> _EXERCISE REQUIREMENTS_
From the listing that follows, reproduce only the lines from the one holding "before: orange_light_bulb" through the one holding "pos2: [262, 117, 381, 197]", both included, with no pictures.
──────
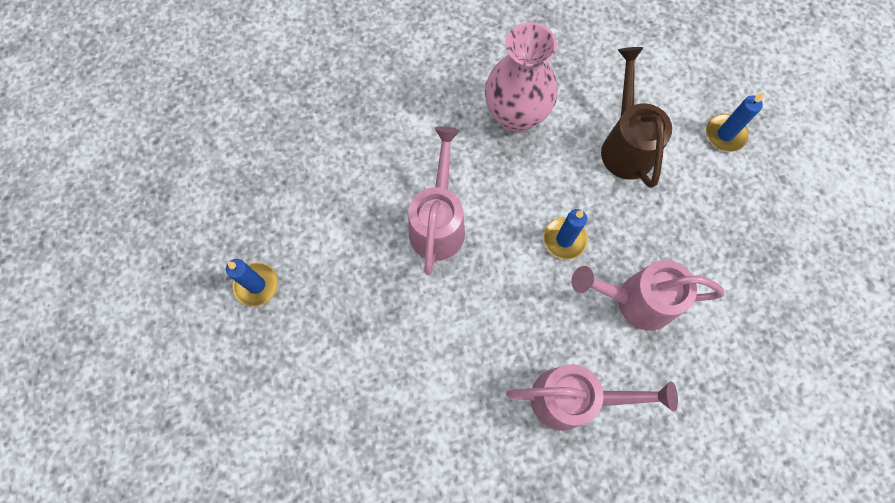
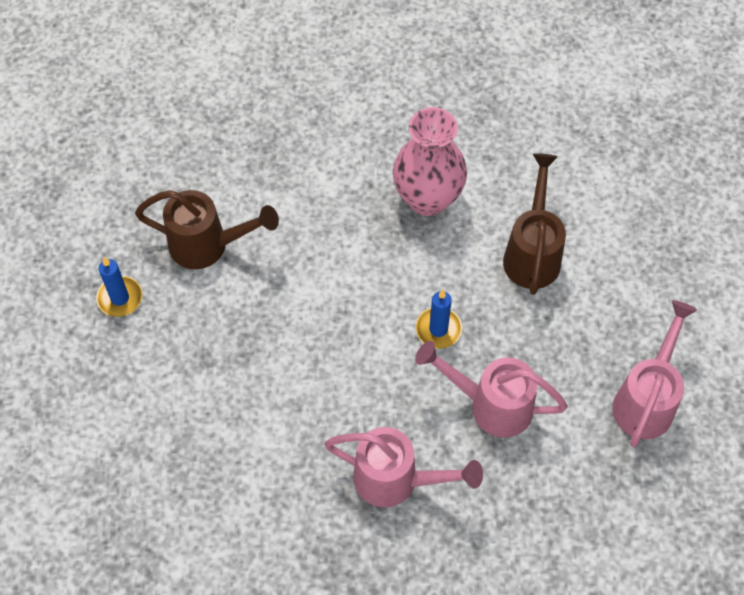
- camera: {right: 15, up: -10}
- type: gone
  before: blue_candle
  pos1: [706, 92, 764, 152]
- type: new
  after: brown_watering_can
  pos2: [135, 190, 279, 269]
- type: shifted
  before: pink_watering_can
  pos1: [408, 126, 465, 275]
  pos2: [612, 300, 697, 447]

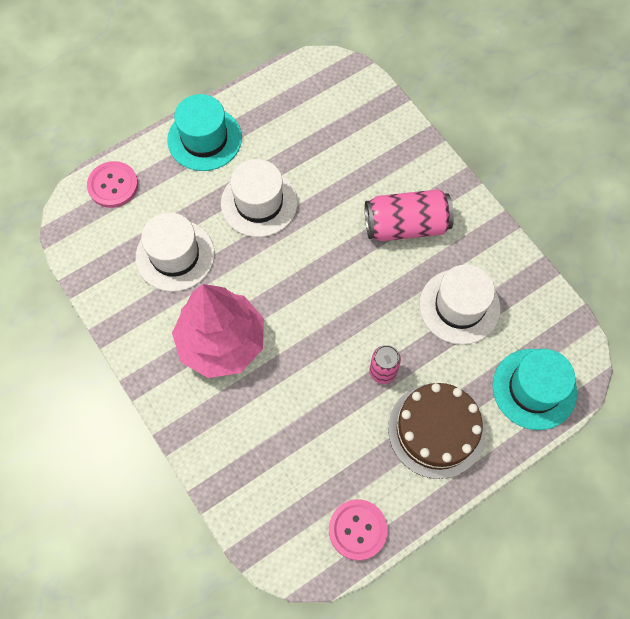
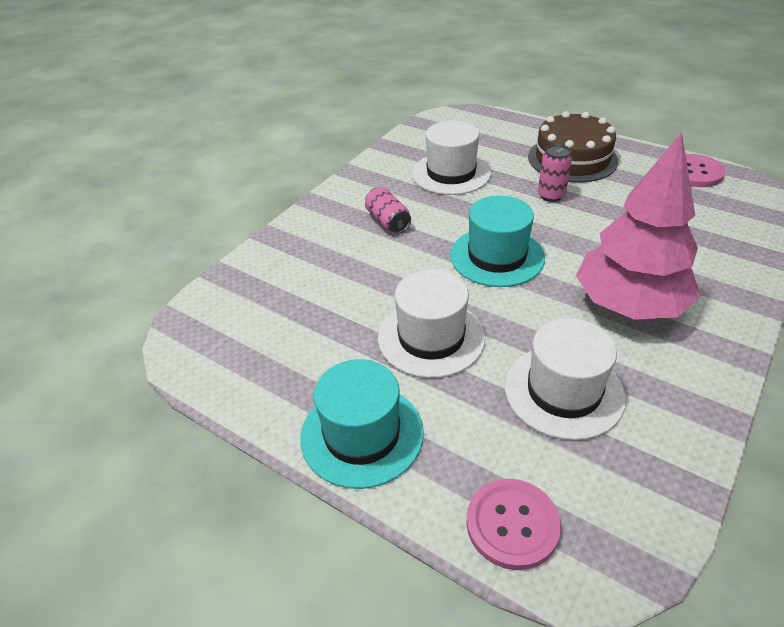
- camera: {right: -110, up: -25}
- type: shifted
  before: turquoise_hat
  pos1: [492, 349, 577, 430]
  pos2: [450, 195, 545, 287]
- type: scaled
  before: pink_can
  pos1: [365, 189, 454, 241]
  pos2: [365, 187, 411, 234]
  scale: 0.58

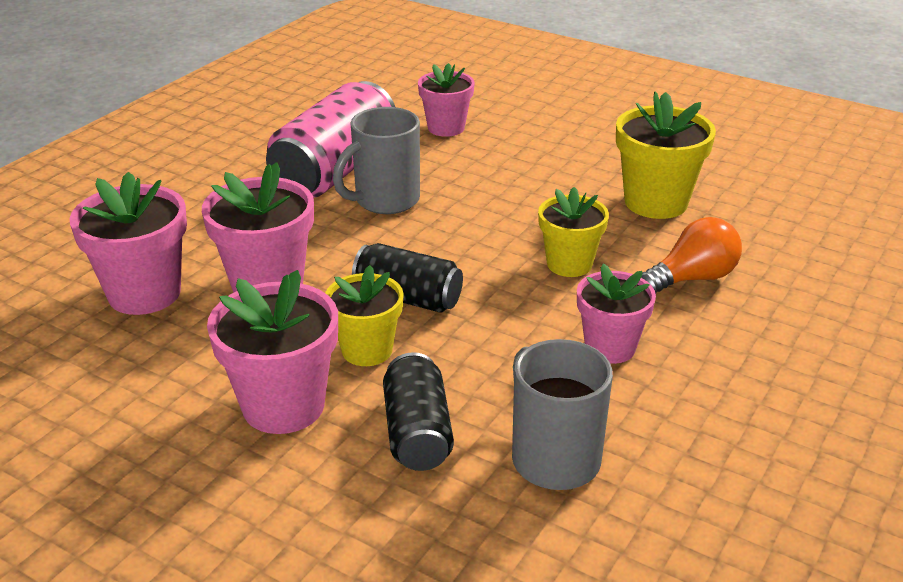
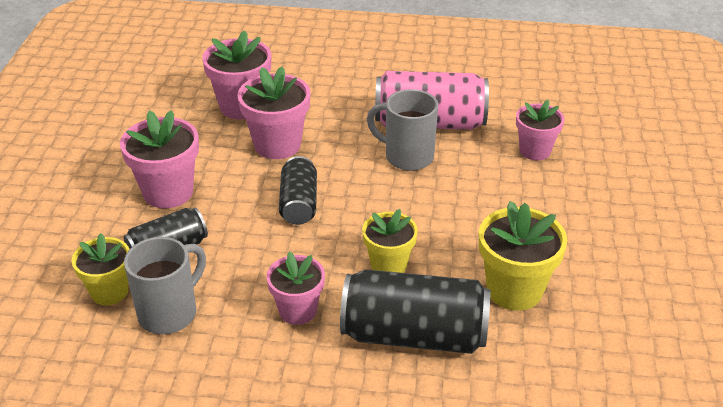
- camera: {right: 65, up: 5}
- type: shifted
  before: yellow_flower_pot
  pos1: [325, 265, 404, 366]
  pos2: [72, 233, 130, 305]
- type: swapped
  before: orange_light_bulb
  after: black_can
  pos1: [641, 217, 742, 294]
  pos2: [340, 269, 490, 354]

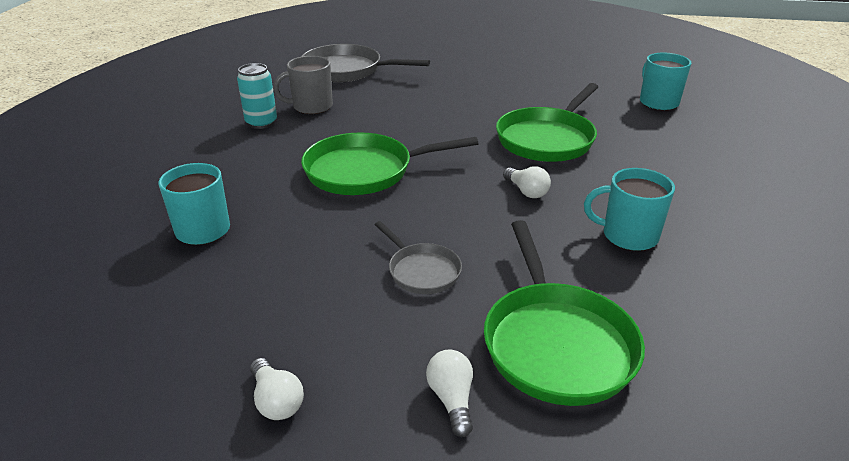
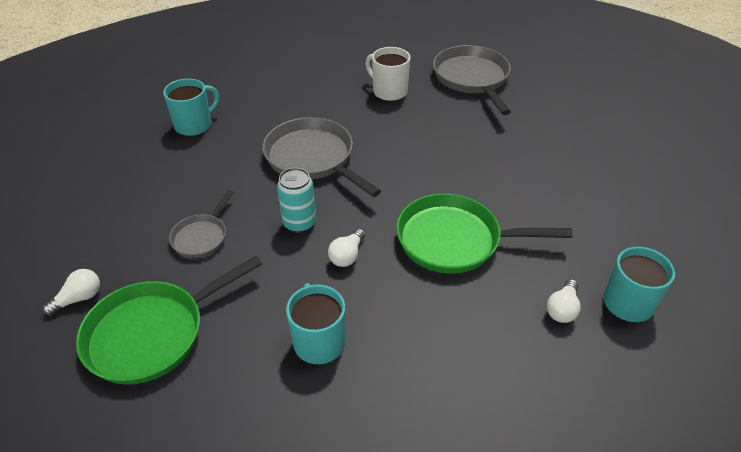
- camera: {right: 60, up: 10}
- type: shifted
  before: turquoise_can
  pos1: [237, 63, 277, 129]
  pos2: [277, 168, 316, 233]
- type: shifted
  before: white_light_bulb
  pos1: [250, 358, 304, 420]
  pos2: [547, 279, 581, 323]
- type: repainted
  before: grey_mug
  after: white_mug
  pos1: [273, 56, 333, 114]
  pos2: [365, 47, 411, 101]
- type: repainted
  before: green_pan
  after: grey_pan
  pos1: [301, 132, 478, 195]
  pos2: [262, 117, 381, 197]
──────
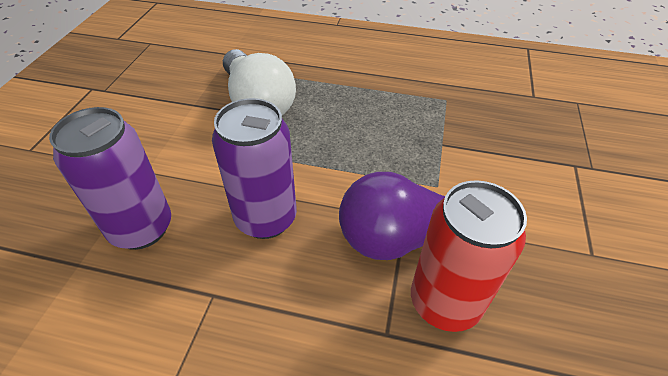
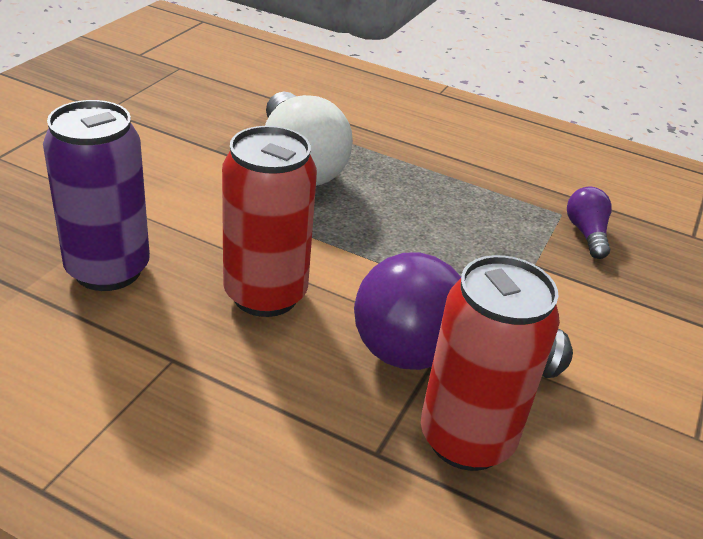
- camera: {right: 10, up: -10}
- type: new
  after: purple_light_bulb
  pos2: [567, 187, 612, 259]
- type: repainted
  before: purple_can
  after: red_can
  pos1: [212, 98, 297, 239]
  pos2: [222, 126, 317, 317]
──────
> _EXERCISE RESULT_
  before: orange_light_bulb
  after: black_can
  pos1: [641, 217, 742, 294]
  pos2: [340, 269, 490, 354]

- camera: {right: 60, up: 10}
- type: shifted
  before: turquoise_can
  pos1: [237, 63, 277, 129]
  pos2: [277, 168, 316, 233]
- type: shifted
  before: white_light_bulb
  pos1: [250, 358, 304, 420]
  pos2: [547, 279, 581, 323]
- type: repainted
  before: grey_mug
  after: white_mug
  pos1: [273, 56, 333, 114]
  pos2: [365, 47, 411, 101]
- type: repainted
  before: green_pan
  after: grey_pan
  pos1: [301, 132, 478, 195]
  pos2: [262, 117, 381, 197]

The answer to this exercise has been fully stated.